Write out every line below that includes the word "left".

(Spatial reasoning data)
----

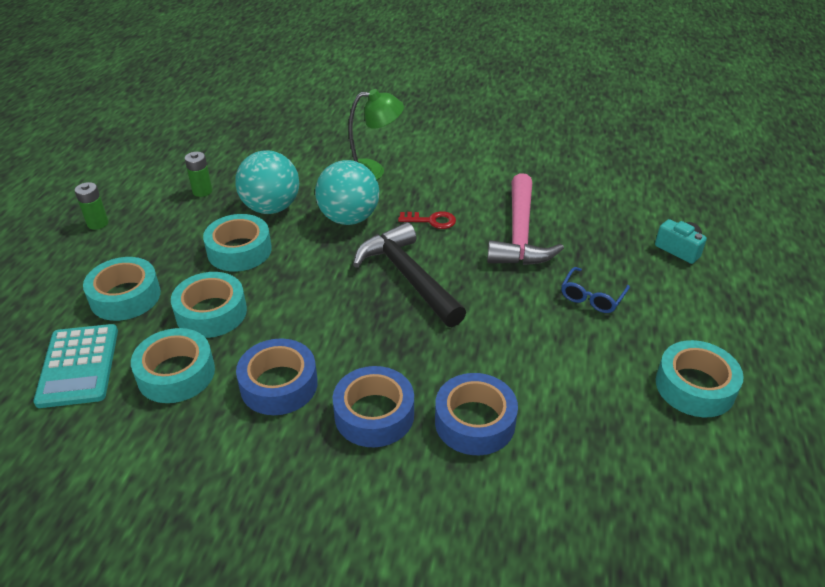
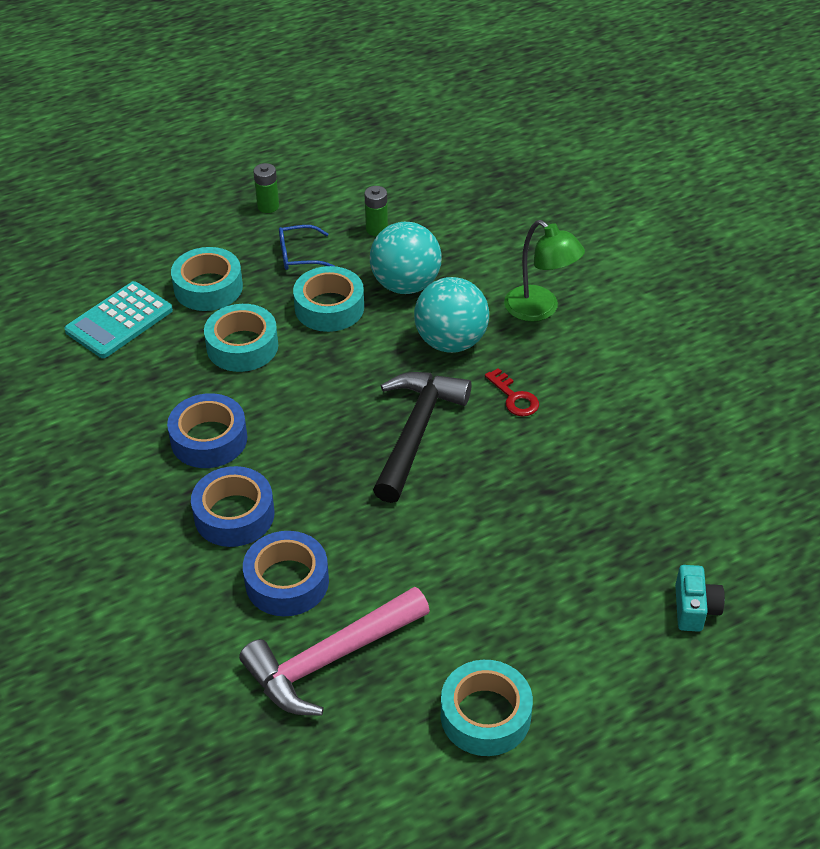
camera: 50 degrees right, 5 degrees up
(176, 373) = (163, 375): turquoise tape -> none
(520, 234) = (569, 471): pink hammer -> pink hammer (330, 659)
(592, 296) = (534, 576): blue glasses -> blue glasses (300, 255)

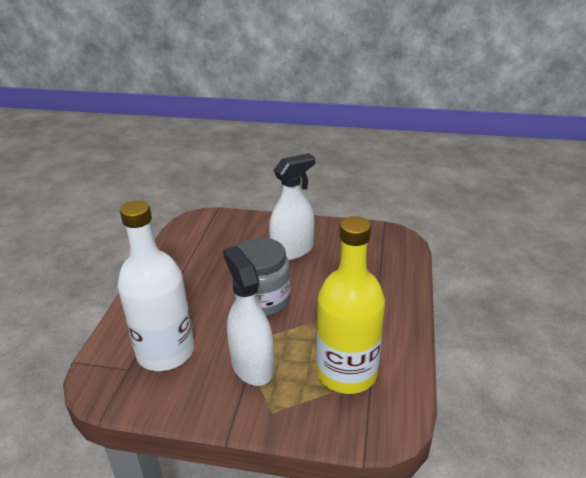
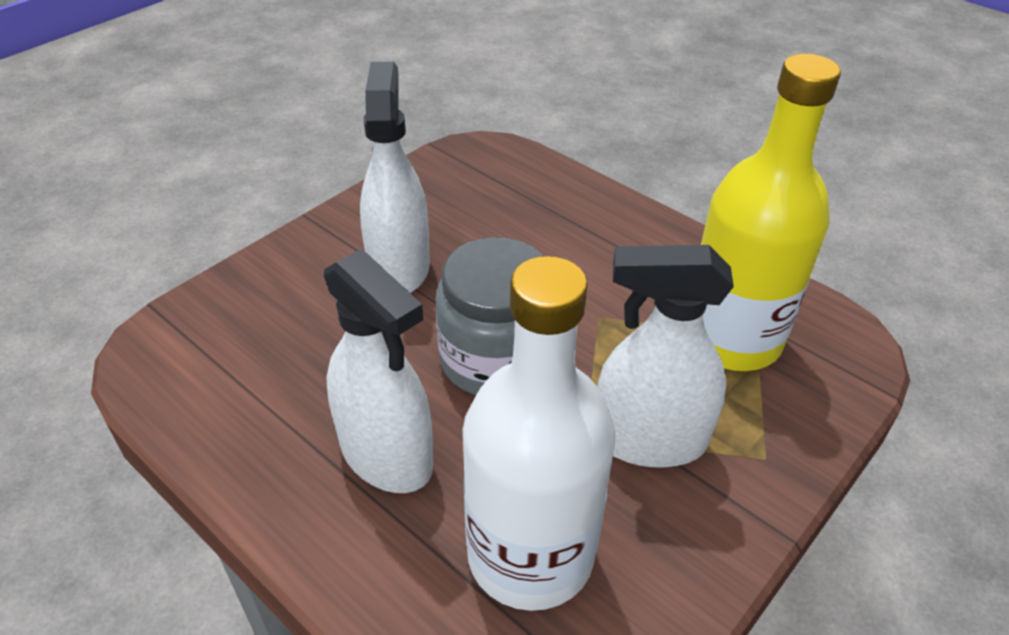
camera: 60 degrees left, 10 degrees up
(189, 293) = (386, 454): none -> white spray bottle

----

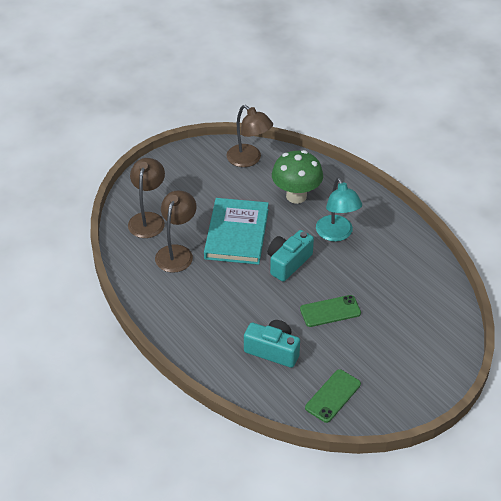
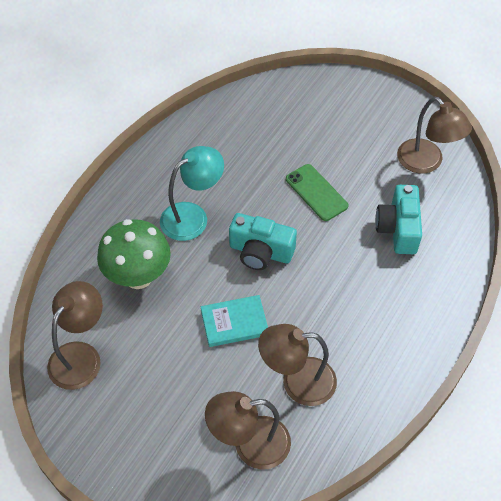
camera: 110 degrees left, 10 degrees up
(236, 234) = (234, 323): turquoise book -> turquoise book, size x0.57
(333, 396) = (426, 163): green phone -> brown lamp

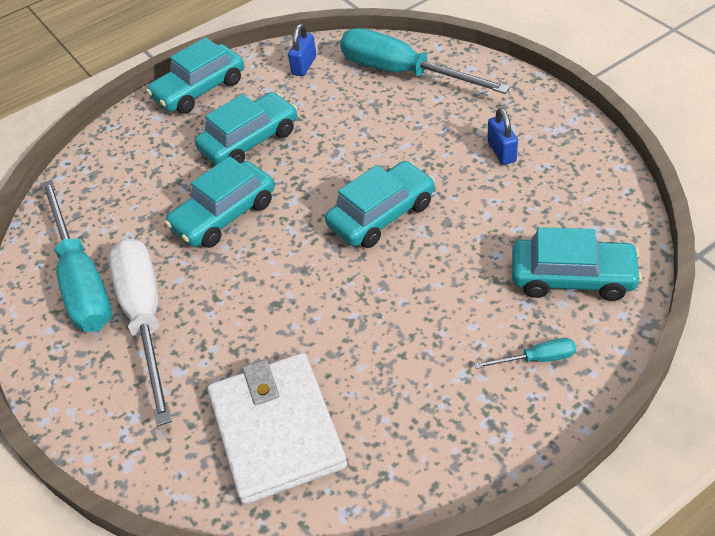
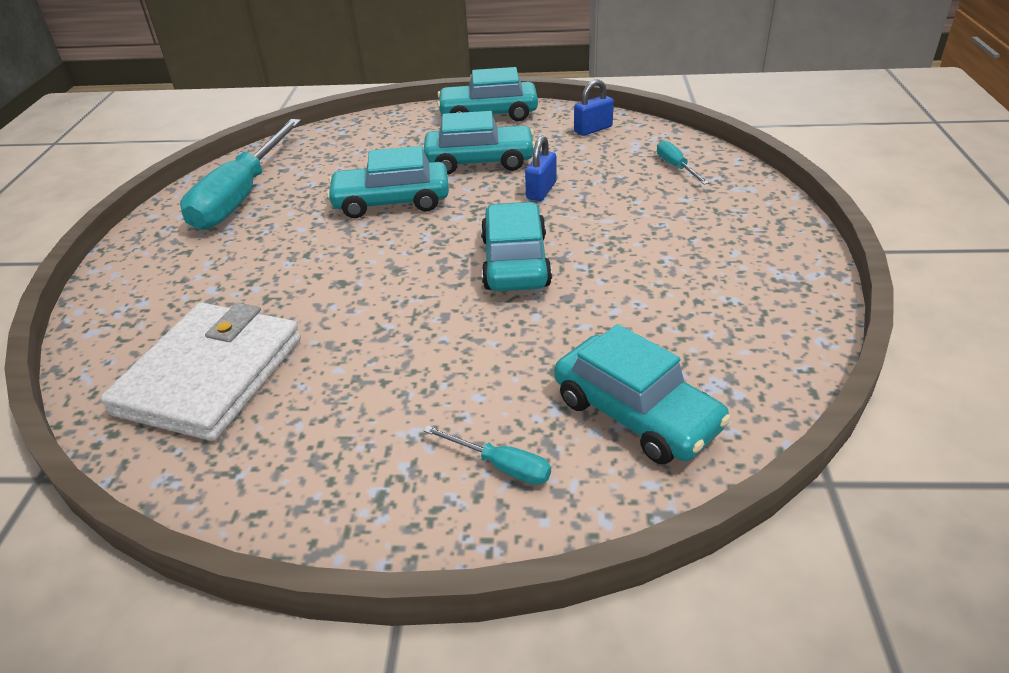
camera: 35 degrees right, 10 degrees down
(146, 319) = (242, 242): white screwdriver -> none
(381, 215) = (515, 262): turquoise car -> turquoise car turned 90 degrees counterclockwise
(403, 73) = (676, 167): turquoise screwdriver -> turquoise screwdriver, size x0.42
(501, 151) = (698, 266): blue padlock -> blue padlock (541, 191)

----

▸ **Result**
camera: 60 degrees left, 10 degrees up
camera: 110 degrees left, 10 degrees up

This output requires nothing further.